▶ _Dataset extract_
------------------------------
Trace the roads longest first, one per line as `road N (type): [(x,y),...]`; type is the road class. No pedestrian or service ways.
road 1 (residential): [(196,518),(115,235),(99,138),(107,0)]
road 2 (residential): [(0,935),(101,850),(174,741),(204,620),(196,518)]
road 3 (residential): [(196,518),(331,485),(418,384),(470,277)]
------------------------------
▶ _What is being asked_
Reproduce the whole listing verbatim, leaving every line as it was.

▶ _Task answer_
Trace the roads longest first, one per line as `road N (type): [(x,y),...]`; type is the road class. No pedestrian or service ways.
road 1 (residential): [(196,518),(115,235),(99,138),(107,0)]
road 2 (residential): [(0,935),(101,850),(174,741),(204,620),(196,518)]
road 3 (residential): [(196,518),(331,485),(418,384),(470,277)]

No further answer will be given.